■ **ABOUT THIS TASK**
Quote the rows below verbatim, leaving out the pictures.

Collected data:
════

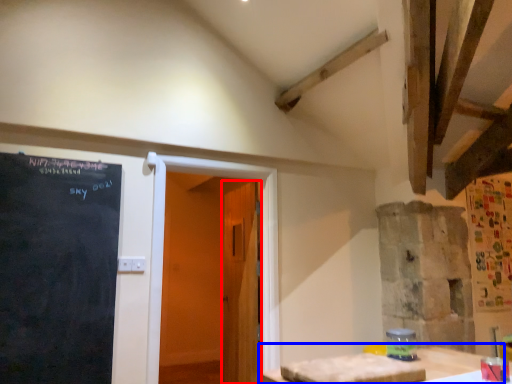
Question: Which object appears farthest to the camera in this image, door (highlighted by a red box) or table (highlighted by a blue box)?

Choices:
 (A) door
 (B) table

Answer: (A)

════

■ **SOLVED EXERCISE**
Question: Which object appears farthest to the camera in this image, door (highlighted by a red box) or table (highlighted by a blue box)?

Choices:
 (A) door
 (B) table

Answer: (A)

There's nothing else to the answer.